EXERCISE AIM:
Exactly the lines below from the one with "red pear: 3 -> 6" up to and including the one with "blue rocket: 5 -> 4" make up the answer, with nothing else added.

RECORDS TO USE:
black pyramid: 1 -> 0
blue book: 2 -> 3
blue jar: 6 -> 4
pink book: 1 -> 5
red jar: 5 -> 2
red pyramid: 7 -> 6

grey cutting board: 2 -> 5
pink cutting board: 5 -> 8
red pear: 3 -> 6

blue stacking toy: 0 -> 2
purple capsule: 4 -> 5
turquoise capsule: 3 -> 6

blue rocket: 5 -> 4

==

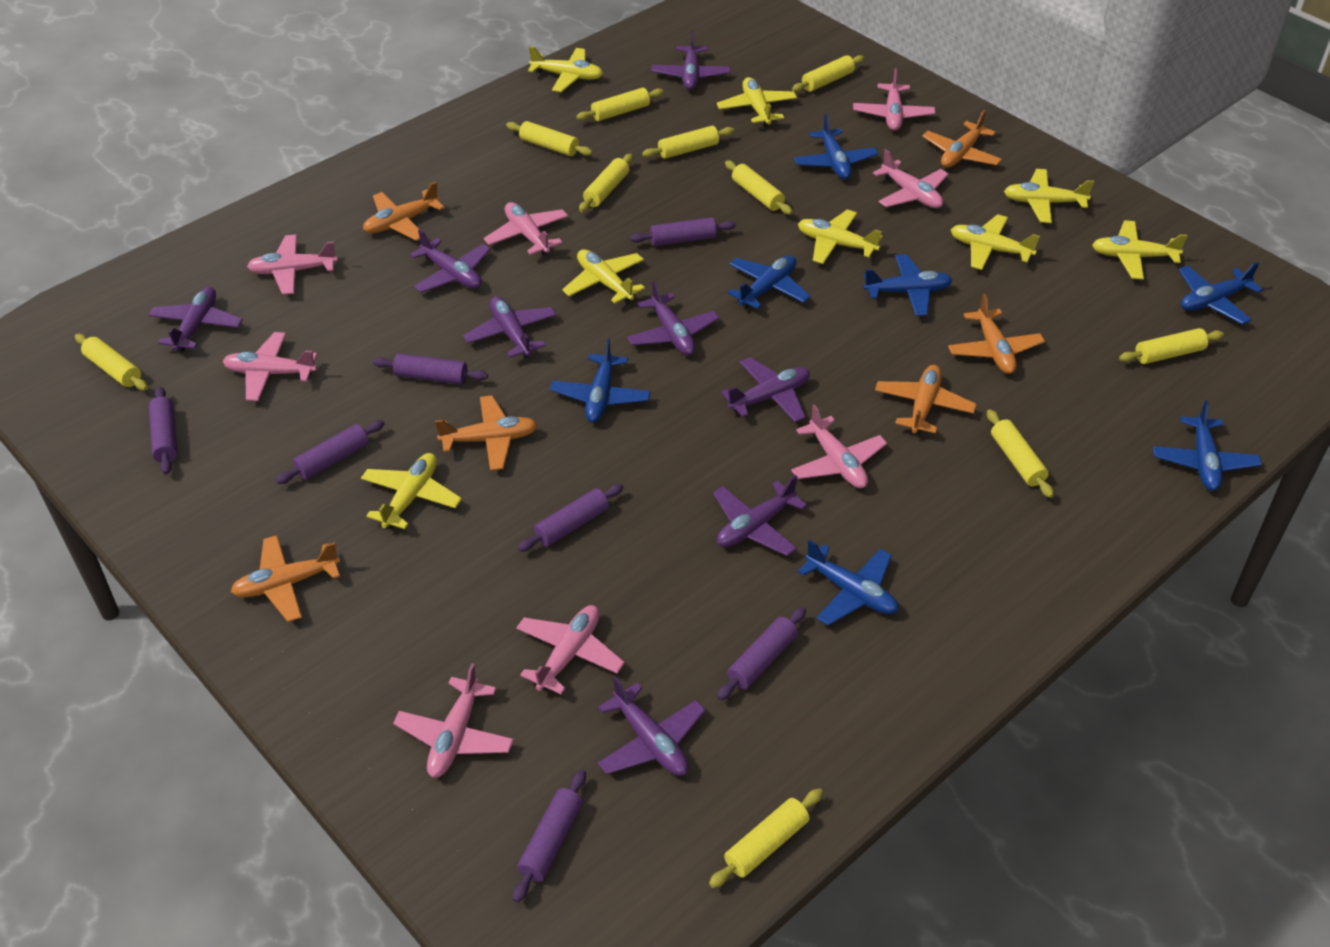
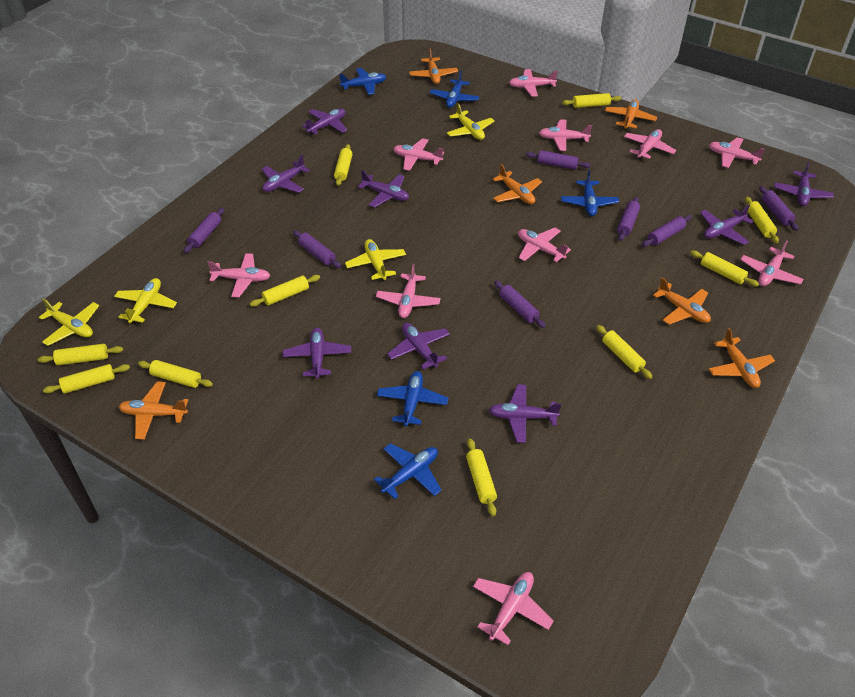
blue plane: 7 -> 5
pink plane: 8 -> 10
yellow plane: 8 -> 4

---

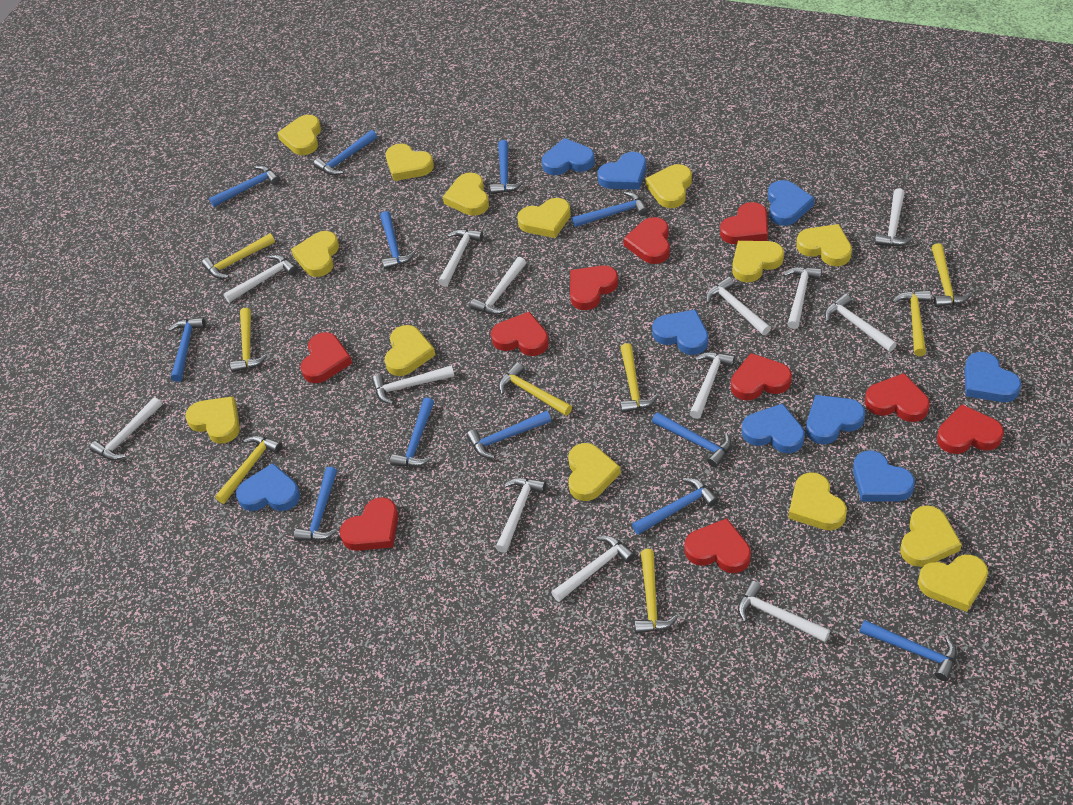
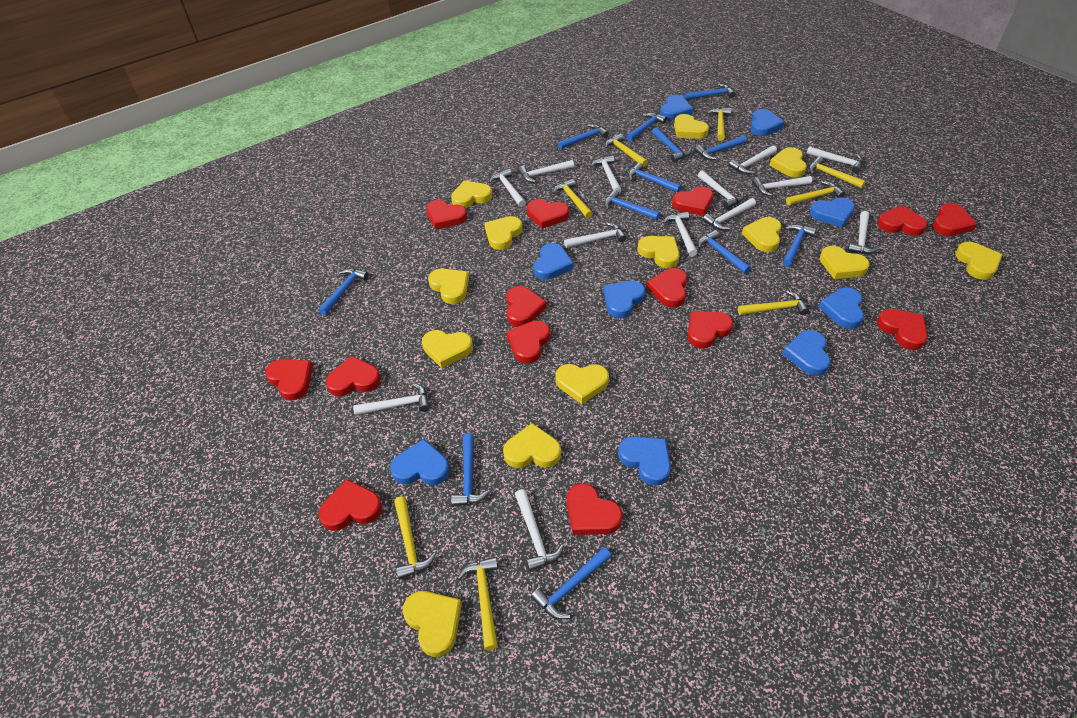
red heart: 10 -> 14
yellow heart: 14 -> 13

WRITTEN ANSWER:
red pear: 3 -> 6

blue stacking toy: 0 -> 2
purple capsule: 4 -> 5
turquoise capsule: 3 -> 6

blue rocket: 5 -> 4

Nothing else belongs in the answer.